** Task prompt **
Everything from the line with "IMU2 pin INT: D10 -> D1" to the last line of the material below is what to reproduce, exactly and with no other lines.
----- Source records
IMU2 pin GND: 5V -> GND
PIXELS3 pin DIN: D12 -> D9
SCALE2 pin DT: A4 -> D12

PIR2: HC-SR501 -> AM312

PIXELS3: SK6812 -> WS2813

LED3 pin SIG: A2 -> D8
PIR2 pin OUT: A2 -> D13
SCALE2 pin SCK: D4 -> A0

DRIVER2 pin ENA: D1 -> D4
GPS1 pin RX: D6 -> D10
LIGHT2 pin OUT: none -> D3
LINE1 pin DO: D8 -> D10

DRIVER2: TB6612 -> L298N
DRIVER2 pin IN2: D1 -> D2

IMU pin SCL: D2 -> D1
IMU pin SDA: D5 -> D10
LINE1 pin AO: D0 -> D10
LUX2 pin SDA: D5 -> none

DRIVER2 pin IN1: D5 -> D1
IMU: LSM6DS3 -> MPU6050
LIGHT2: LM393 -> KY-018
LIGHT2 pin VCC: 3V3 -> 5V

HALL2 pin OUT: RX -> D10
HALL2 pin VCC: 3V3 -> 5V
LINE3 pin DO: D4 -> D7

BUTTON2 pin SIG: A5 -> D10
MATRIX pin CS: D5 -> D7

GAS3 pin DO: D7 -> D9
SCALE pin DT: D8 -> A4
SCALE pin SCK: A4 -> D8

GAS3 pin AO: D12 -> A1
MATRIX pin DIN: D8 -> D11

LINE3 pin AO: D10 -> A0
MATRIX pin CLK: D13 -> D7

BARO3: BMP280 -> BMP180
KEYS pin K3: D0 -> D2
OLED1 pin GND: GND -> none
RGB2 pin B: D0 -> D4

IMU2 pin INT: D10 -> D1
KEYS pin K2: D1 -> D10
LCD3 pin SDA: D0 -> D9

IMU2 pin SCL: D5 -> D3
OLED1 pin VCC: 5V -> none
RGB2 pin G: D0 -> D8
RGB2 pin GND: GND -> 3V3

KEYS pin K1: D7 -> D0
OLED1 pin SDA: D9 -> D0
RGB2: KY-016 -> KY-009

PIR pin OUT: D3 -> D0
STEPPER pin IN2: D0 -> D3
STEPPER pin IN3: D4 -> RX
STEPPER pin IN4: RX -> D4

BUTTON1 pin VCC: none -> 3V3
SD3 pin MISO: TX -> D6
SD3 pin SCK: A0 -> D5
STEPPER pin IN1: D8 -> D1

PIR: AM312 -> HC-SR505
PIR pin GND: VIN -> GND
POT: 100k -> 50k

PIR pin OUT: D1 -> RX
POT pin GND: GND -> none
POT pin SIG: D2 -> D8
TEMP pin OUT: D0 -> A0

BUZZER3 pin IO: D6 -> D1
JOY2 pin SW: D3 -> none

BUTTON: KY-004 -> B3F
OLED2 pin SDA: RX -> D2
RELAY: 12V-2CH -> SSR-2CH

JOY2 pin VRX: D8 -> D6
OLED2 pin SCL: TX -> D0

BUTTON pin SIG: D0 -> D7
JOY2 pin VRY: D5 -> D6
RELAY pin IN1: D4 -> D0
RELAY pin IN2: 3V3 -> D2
----------
** Output of the exercise **
IMU2 pin INT: D10 -> D1
KEYS pin K2: D1 -> D10
LCD3 pin SDA: D0 -> D9

IMU2 pin SCL: D5 -> D3
OLED1 pin VCC: 5V -> none
RGB2 pin G: D0 -> D8
RGB2 pin GND: GND -> 3V3

KEYS pin K1: D7 -> D0
OLED1 pin SDA: D9 -> D0
RGB2: KY-016 -> KY-009

PIR pin OUT: D3 -> D0
STEPPER pin IN2: D0 -> D3
STEPPER pin IN3: D4 -> RX
STEPPER pin IN4: RX -> D4

BUTTON1 pin VCC: none -> 3V3
SD3 pin MISO: TX -> D6
SD3 pin SCK: A0 -> D5
STEPPER pin IN1: D8 -> D1

PIR: AM312 -> HC-SR505
PIR pin GND: VIN -> GND
POT: 100k -> 50k

PIR pin OUT: D1 -> RX
POT pin GND: GND -> none
POT pin SIG: D2 -> D8
TEMP pin OUT: D0 -> A0

BUZZER3 pin IO: D6 -> D1
JOY2 pin SW: D3 -> none

BUTTON: KY-004 -> B3F
OLED2 pin SDA: RX -> D2
RELAY: 12V-2CH -> SSR-2CH

JOY2 pin VRX: D8 -> D6
OLED2 pin SCL: TX -> D0

BUTTON pin SIG: D0 -> D7
JOY2 pin VRY: D5 -> D6
RELAY pin IN1: D4 -> D0
RELAY pin IN2: 3V3 -> D2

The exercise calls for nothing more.